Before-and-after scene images
# # #
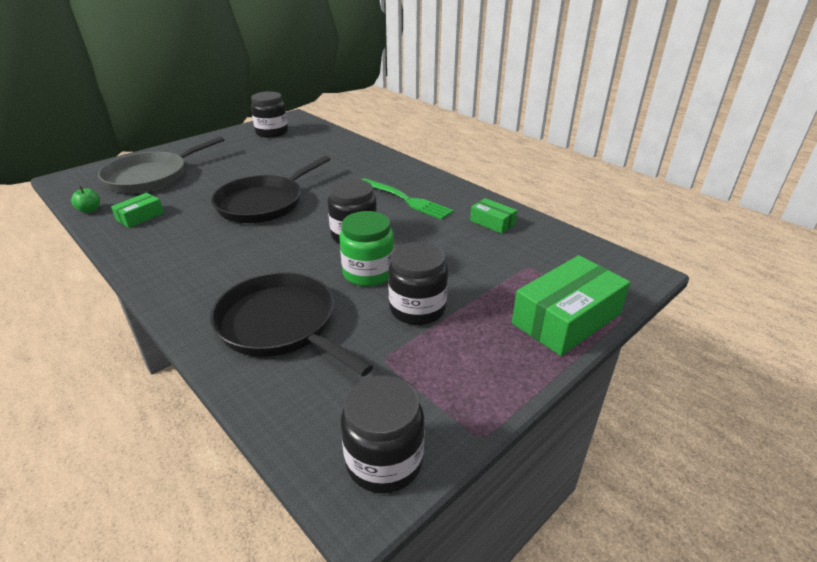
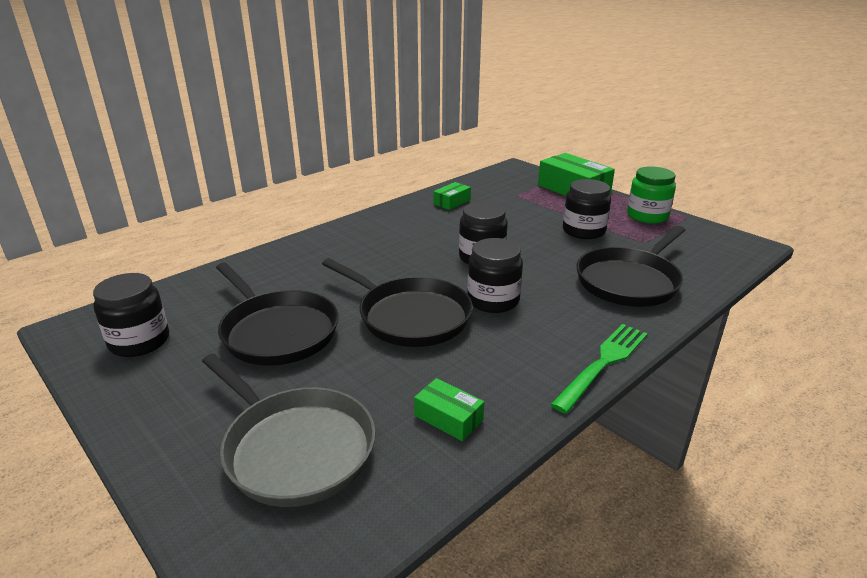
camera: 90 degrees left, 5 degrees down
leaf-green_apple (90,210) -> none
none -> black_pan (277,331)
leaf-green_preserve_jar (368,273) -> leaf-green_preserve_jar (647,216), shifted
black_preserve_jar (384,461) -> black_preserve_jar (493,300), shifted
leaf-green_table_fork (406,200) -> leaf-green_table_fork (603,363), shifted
# # #
Excluding images, return all of the records above word for word.

● **The completed task**:
camera: 90 degrees left, 5 degrees down
leaf-green_apple (90,210) -> none
none -> black_pan (277,331)
leaf-green_preserve_jar (368,273) -> leaf-green_preserve_jar (647,216), shifted
black_preserve_jar (384,461) -> black_preserve_jar (493,300), shifted
leaf-green_table_fork (406,200) -> leaf-green_table_fork (603,363), shifted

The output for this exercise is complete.